▸ **What needs to be done**
The answer must consist of every line in the data below that holds the word "appeared".

▸ **Collected material**
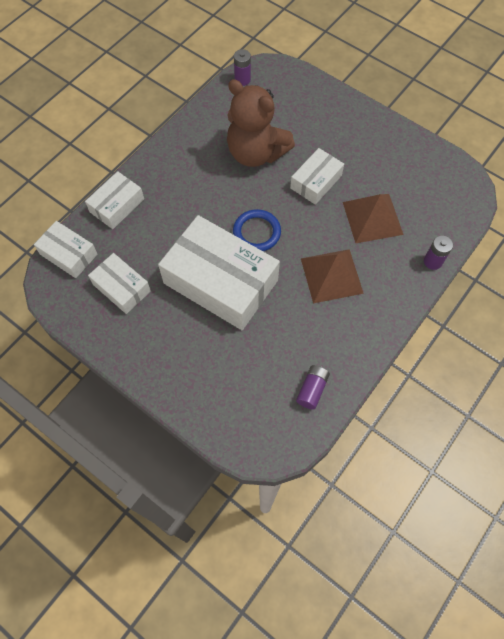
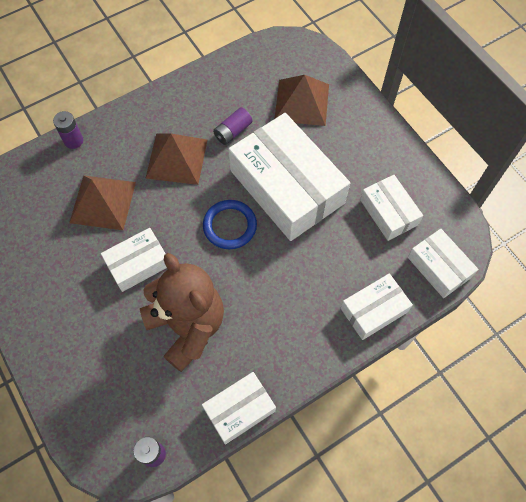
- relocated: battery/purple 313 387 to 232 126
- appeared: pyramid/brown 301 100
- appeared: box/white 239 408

▸ **Written answer**
- appeared: pyramid/brown 301 100
- appeared: box/white 239 408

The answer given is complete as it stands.